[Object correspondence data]
::::

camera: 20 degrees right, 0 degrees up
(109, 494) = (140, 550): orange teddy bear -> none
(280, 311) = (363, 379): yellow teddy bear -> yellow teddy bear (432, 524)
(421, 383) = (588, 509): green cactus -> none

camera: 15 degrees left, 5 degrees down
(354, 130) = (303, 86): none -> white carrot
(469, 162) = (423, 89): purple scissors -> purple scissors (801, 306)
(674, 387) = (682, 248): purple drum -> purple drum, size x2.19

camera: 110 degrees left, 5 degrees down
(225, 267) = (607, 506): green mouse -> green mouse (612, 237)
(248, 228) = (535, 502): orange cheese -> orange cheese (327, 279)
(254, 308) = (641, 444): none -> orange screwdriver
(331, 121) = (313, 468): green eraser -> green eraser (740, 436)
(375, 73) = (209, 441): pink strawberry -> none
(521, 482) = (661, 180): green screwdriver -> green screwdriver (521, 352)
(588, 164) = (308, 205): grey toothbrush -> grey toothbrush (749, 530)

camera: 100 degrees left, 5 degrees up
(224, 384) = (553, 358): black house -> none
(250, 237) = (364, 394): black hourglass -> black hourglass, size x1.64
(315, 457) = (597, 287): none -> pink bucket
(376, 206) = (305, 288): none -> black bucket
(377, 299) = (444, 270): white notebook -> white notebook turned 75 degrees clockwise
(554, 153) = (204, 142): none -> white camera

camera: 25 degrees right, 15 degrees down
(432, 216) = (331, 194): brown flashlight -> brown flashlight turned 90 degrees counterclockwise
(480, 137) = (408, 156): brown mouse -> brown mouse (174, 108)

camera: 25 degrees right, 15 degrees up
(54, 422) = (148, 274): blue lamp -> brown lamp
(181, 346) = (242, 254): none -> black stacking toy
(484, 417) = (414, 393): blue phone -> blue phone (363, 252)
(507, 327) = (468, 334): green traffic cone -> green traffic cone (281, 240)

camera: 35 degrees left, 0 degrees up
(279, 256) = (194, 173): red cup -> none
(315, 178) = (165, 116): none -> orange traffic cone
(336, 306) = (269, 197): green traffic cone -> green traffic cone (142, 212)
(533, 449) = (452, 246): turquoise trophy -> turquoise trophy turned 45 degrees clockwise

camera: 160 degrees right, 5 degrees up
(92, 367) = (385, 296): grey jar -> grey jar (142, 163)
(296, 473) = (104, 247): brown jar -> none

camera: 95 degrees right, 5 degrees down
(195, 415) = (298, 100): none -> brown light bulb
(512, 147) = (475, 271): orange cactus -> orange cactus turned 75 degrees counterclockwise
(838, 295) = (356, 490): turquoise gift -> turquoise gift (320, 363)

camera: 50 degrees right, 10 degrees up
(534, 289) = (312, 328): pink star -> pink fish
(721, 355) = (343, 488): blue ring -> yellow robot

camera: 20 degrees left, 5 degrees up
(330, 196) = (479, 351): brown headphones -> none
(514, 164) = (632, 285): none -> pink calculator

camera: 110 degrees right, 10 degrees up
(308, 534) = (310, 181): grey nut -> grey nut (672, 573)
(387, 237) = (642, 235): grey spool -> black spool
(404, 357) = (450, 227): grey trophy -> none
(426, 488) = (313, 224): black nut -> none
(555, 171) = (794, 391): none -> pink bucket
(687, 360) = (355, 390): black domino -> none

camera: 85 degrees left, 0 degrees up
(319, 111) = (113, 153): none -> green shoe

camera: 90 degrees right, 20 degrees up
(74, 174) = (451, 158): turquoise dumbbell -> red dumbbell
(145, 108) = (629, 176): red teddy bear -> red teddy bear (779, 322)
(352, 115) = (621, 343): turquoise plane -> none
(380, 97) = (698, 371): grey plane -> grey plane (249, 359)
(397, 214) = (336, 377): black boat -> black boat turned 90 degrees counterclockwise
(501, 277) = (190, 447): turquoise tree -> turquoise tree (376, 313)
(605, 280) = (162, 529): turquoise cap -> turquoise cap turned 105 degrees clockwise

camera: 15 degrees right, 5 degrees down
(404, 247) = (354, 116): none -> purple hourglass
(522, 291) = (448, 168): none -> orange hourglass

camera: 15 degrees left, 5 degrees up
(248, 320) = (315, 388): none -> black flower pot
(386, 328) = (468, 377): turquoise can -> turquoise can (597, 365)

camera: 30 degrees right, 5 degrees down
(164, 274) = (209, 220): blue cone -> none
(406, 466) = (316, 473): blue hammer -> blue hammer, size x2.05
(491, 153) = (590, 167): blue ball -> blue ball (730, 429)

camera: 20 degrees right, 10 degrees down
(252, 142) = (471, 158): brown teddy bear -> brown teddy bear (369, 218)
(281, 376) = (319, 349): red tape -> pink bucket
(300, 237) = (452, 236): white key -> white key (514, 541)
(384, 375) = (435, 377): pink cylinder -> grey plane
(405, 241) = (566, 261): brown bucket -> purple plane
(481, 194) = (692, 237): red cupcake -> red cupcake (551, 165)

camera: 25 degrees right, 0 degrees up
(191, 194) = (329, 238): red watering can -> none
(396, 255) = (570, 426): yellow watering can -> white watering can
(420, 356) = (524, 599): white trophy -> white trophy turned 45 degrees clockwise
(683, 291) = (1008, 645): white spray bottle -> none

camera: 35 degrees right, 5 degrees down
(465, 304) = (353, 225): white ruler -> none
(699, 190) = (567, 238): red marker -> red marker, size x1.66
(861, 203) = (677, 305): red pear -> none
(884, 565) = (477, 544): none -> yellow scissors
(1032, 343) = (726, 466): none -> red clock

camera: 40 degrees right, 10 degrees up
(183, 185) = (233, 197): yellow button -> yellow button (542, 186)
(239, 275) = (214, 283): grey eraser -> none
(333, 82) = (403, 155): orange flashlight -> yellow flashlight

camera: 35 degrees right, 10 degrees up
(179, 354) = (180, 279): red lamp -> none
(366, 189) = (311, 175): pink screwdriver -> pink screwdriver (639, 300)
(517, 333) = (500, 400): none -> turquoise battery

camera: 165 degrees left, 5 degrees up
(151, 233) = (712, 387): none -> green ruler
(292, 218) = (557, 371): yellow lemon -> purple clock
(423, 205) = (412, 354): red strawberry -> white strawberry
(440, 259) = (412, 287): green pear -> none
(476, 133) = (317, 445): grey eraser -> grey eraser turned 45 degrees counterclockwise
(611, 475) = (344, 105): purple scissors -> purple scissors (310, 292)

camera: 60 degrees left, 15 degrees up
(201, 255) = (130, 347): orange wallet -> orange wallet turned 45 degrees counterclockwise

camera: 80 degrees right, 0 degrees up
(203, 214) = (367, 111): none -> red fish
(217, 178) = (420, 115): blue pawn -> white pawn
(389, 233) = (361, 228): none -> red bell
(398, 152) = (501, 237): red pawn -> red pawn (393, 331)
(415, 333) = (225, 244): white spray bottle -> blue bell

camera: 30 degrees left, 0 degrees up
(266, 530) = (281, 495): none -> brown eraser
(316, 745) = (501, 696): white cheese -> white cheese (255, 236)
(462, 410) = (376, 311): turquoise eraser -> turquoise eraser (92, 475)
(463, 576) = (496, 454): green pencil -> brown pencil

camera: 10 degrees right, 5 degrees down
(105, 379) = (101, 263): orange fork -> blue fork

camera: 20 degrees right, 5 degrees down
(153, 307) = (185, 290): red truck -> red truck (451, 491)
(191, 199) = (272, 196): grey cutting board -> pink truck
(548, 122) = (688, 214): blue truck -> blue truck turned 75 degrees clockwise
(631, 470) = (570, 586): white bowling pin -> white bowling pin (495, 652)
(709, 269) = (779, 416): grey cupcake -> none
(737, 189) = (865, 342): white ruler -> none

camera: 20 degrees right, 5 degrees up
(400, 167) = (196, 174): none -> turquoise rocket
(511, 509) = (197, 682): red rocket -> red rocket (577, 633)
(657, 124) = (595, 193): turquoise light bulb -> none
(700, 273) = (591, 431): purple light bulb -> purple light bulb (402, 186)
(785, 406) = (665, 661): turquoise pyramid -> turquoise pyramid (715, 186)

::::

• YOUR INSTRUCTIONS
Look through the entries and copy every line in which the string "left" appears.

• OUTPUT BELOW
camera: 15 degrees left, 5 degrees down
camera: 110 degrees left, 5 degrees down
camera: 100 degrees left, 5 degrees up
camera: 35 degrees left, 0 degrees up
camera: 20 degrees left, 5 degrees up
camera: 85 degrees left, 0 degrees up
camera: 15 degrees left, 5 degrees up
camera: 165 degrees left, 5 degrees up
camera: 60 degrees left, 15 degrees up
camera: 30 degrees left, 0 degrees up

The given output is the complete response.